▽

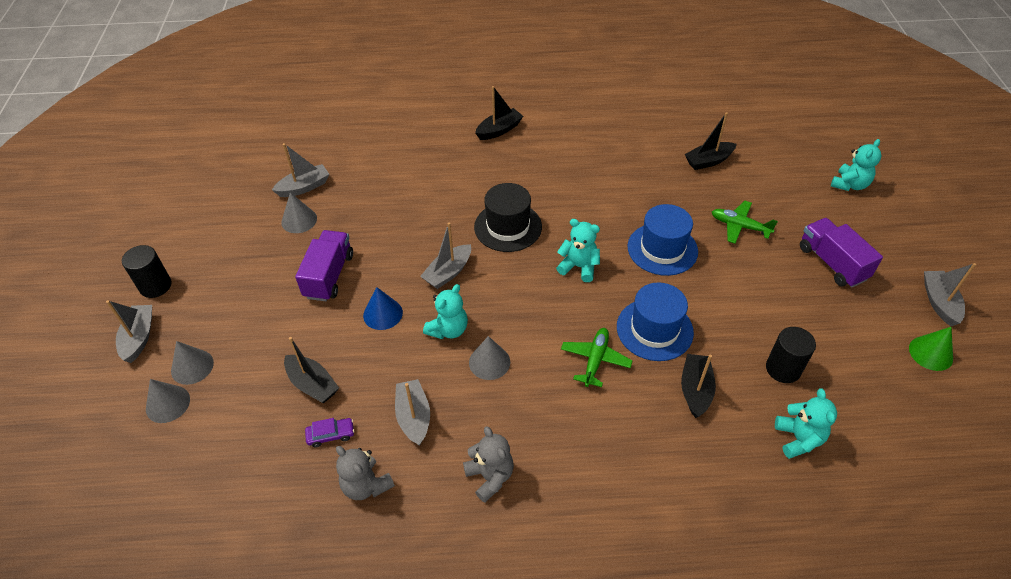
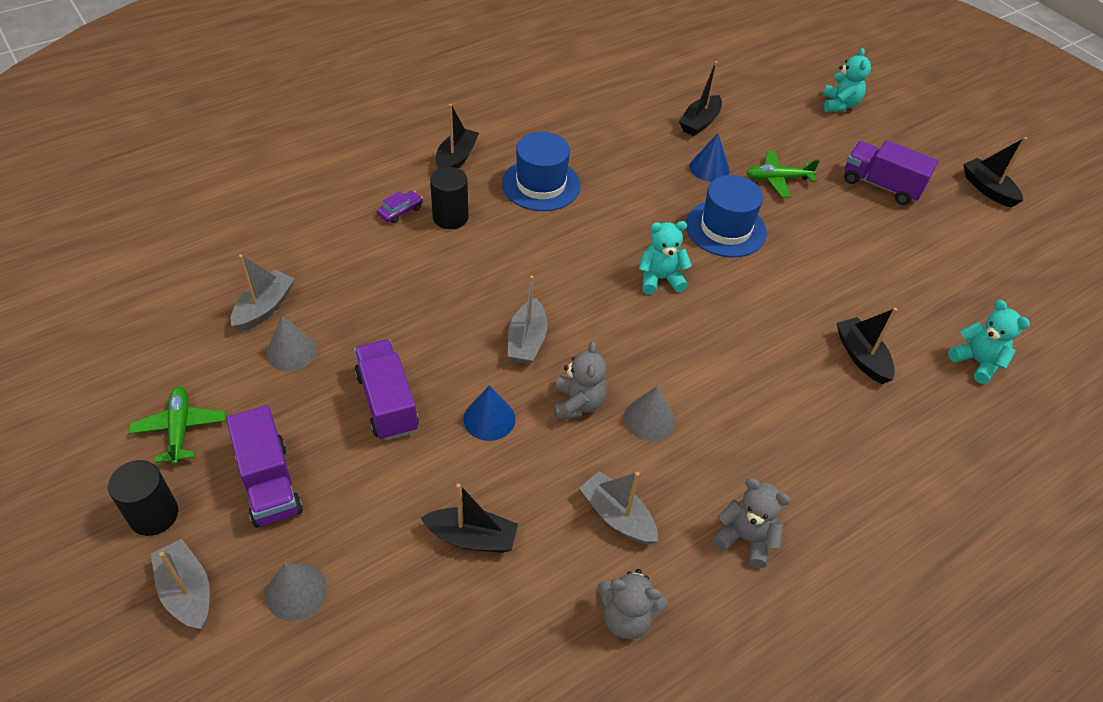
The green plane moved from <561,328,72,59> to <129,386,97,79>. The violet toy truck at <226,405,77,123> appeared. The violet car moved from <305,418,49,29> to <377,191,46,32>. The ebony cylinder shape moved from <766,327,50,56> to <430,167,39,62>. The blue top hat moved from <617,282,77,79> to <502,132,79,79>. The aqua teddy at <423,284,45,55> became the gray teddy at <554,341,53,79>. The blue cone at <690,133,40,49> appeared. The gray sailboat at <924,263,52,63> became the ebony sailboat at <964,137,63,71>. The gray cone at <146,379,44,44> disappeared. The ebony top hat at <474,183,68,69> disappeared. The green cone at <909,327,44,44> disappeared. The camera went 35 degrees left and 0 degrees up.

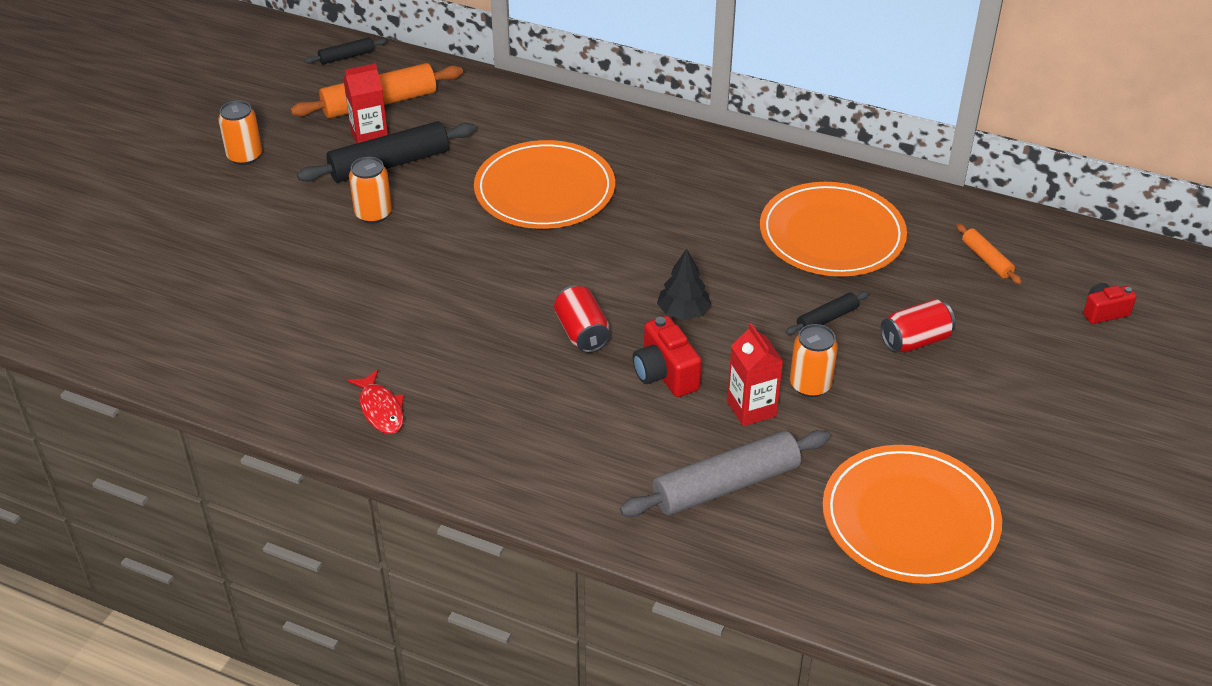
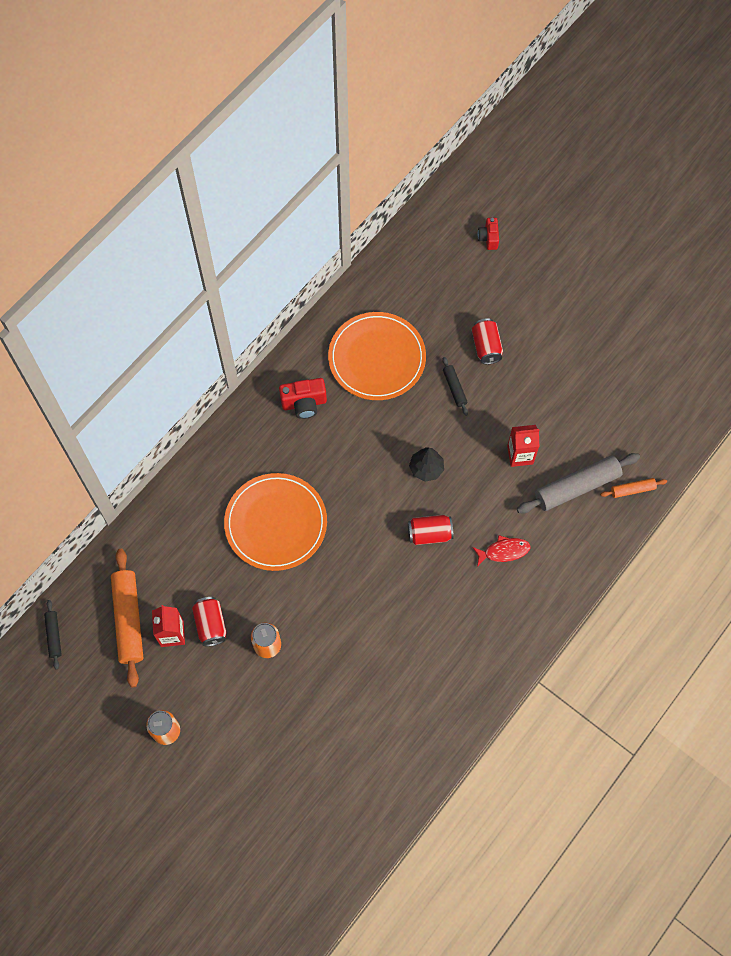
The ebony pastry roller at <297,121,179,62> was replaced by the scarlet tin at <192,597,35,49>. The scarlet compact camera moved from <633,316,69,81> to <279,378,48,41>. The scarlet toy fish moved from <347,370,57,64> to <472,535,59,32>. The gray pastry roller at <620,430,210,87> turned 75 degrees clockwise. The orange pastry roller moved from <956,223,66,61> to <600,478,67,20>. The orange tin at <790,324,48,73> disappeared. The orange plate at <822,445,180,139> disappeared. The camera went 75 degrees left and 25 degrees up.

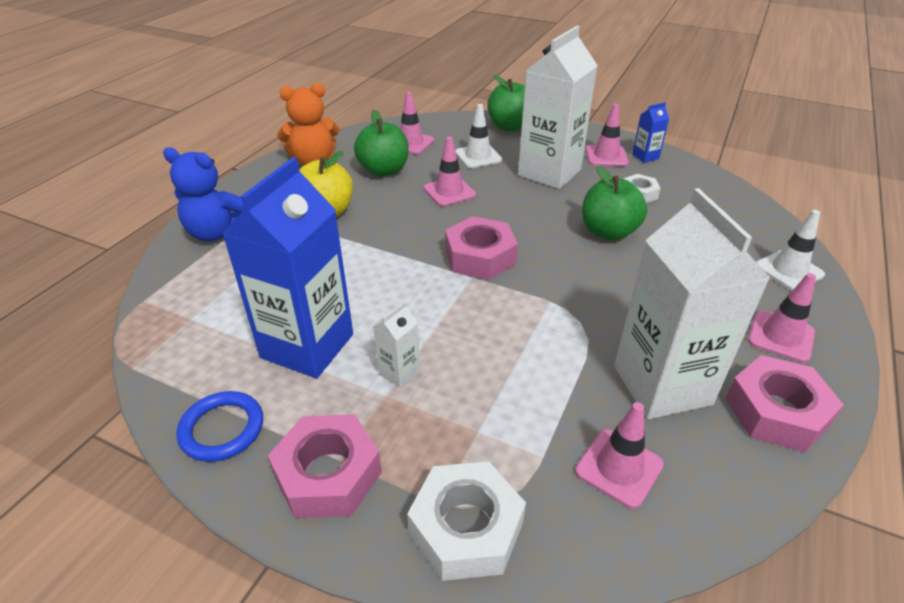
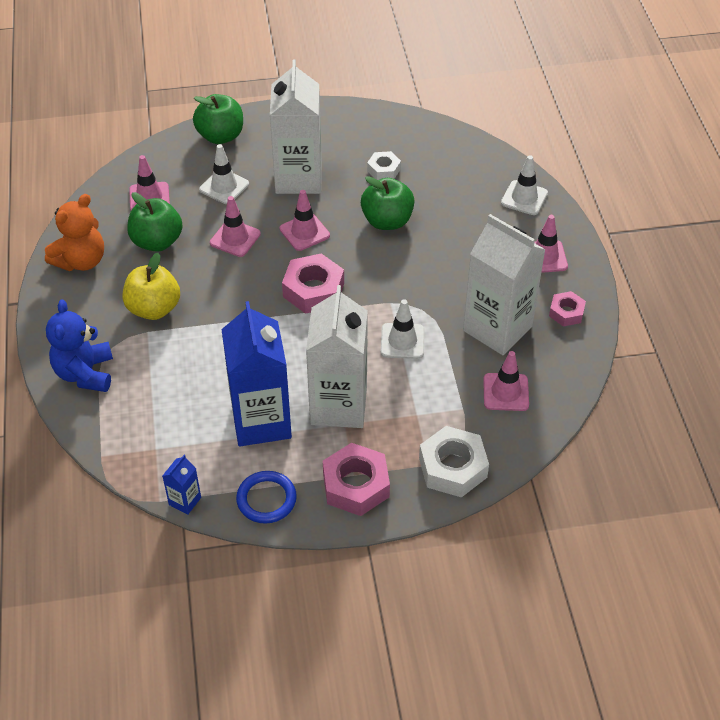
The blue teddy at <163,147,81,95> turned 105 degrees clockwise. The blue juice carton moved from <632,102,37,61> to <162,455,39,60>. The rose-pink road cone moved from <586,104,43,62> to <280,190,50,61>. The snow-white juice carton at <373,301,47,87> changed to 2.37 times the size. The snow-white road cone at <381,299,44,60> appeared. The rose-pink nut at <725,355,119,97> changed to 0.58 times the size. The camera went 35 degrees left and 10 degrees up.

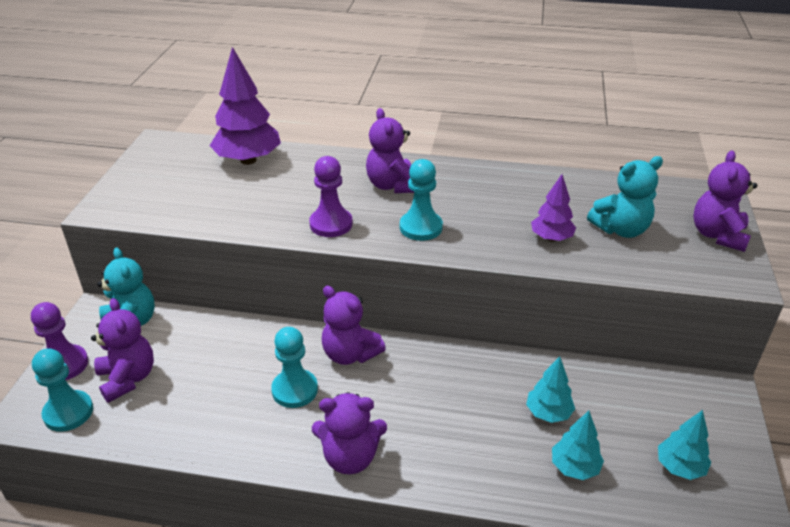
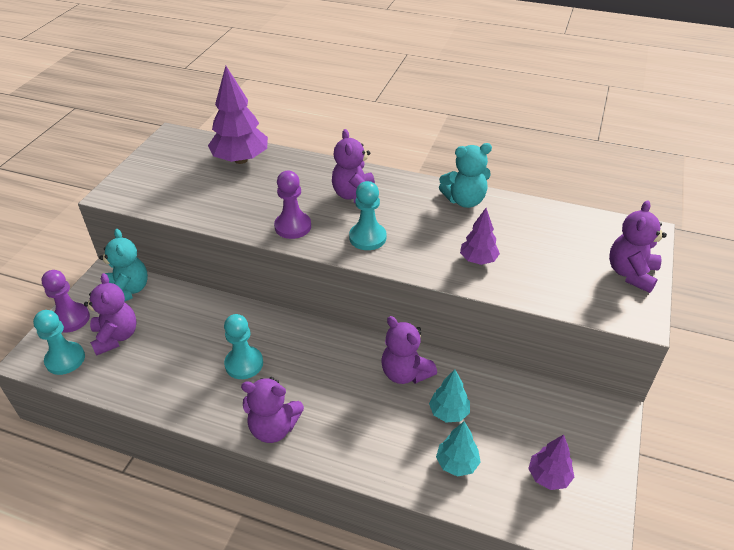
The violet teddy moved from <322,286,64,79> to <382,316,55,68>. The aqua teddy moved from <587,156,76,82> to <439,143,53,65>. The aqua fir tree at <658,410,53,70> became the violet fir tree at <528,434,46,56>. The camera went 10 degrees right and 5 degrees up.

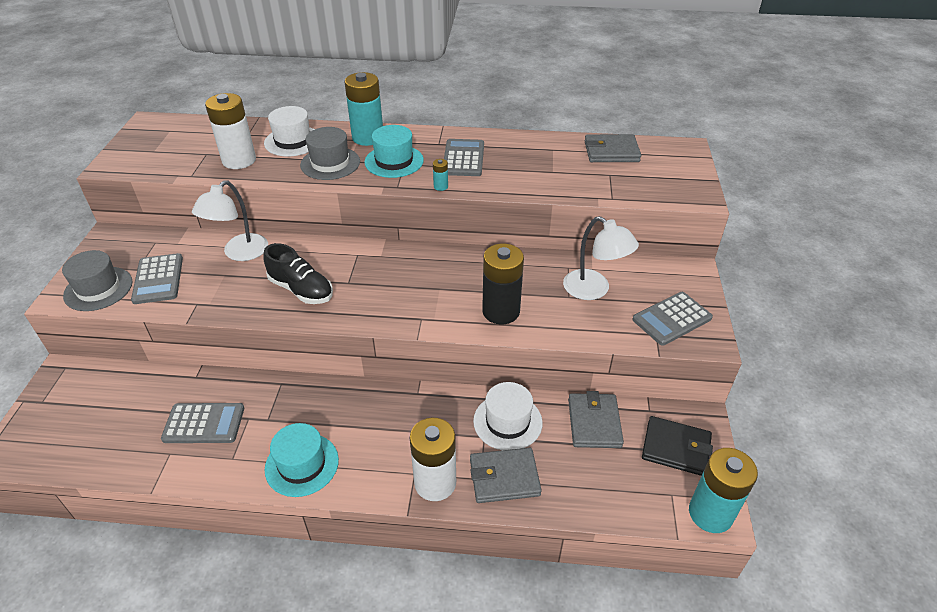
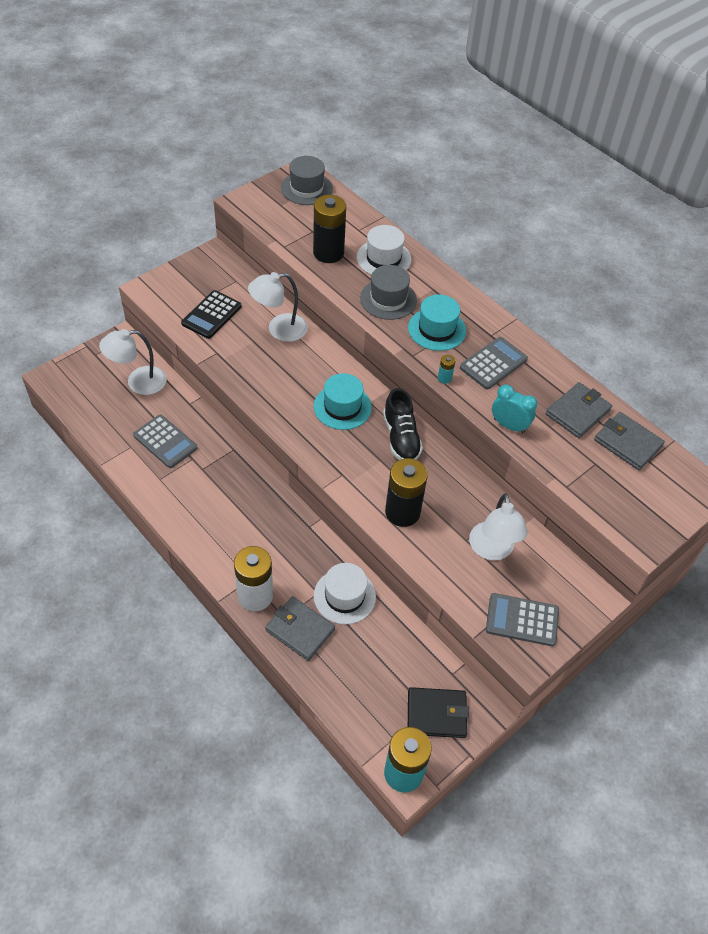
The snow-white desk lamp at <99,329,68,66> appeared. The gray adding machine at <131,253,52,51> became the ebony adding machine at <181,290,61,49>. The gray top hat moved from <62,250,70,61> to <281,156,52,49>. The snow-white AA battery at <205,93,51,76> became the ebony AA battery at <313,195,33,68>. The aqua top hat moved from <265,423,74,74> to <314,373,58,57>. The ebony sneaker moved from <263,243,70,61> to <383,388,40,72>. The ebony billfold at <642,416,71,60> turned 60 degrees counterclockwise. The aqua clock at <492,384,45,49> appeared. The gray billfold moved from <568,391,56,57> to <546,382,66,56>. The aqua AA battery at <344,72,39,74> disappeared. The camera went 40 degrees right and 10 degrees up.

△

> [What you are asked to do]
Print the data again, word for word, without any pictures.

> [Answer to the exercise]
The green plane moved from <561,328,72,59> to <129,386,97,79>. The violet toy truck at <226,405,77,123> appeared. The violet car moved from <305,418,49,29> to <377,191,46,32>. The ebony cylinder shape moved from <766,327,50,56> to <430,167,39,62>. The blue top hat moved from <617,282,77,79> to <502,132,79,79>. The aqua teddy at <423,284,45,55> became the gray teddy at <554,341,53,79>. The blue cone at <690,133,40,49> appeared. The gray sailboat at <924,263,52,63> became the ebony sailboat at <964,137,63,71>. The gray cone at <146,379,44,44> disappeared. The ebony top hat at <474,183,68,69> disappeared. The green cone at <909,327,44,44> disappeared. The camera went 35 degrees left and 0 degrees up.

The ebony pastry roller at <297,121,179,62> was replaced by the scarlet tin at <192,597,35,49>. The scarlet compact camera moved from <633,316,69,81> to <279,378,48,41>. The scarlet toy fish moved from <347,370,57,64> to <472,535,59,32>. The gray pastry roller at <620,430,210,87> turned 75 degrees clockwise. The orange pastry roller moved from <956,223,66,61> to <600,478,67,20>. The orange tin at <790,324,48,73> disappeared. The orange plate at <822,445,180,139> disappeared. The camera went 75 degrees left and 25 degrees up.

The blue teddy at <163,147,81,95> turned 105 degrees clockwise. The blue juice carton moved from <632,102,37,61> to <162,455,39,60>. The rose-pink road cone moved from <586,104,43,62> to <280,190,50,61>. The snow-white juice carton at <373,301,47,87> changed to 2.37 times the size. The snow-white road cone at <381,299,44,60> appeared. The rose-pink nut at <725,355,119,97> changed to 0.58 times the size. The camera went 35 degrees left and 10 degrees up.

The violet teddy moved from <322,286,64,79> to <382,316,55,68>. The aqua teddy moved from <587,156,76,82> to <439,143,53,65>. The aqua fir tree at <658,410,53,70> became the violet fir tree at <528,434,46,56>. The camera went 10 degrees right and 5 degrees up.

The snow-white desk lamp at <99,329,68,66> appeared. The gray adding machine at <131,253,52,51> became the ebony adding machine at <181,290,61,49>. The gray top hat moved from <62,250,70,61> to <281,156,52,49>. The snow-white AA battery at <205,93,51,76> became the ebony AA battery at <313,195,33,68>. The aqua top hat moved from <265,423,74,74> to <314,373,58,57>. The ebony sneaker moved from <263,243,70,61> to <383,388,40,72>. The ebony billfold at <642,416,71,60> turned 60 degrees counterclockwise. The aqua clock at <492,384,45,49> appeared. The gray billfold moved from <568,391,56,57> to <546,382,66,56>. The aqua AA battery at <344,72,39,74> disappeared. The camera went 40 degrees right and 10 degrees up.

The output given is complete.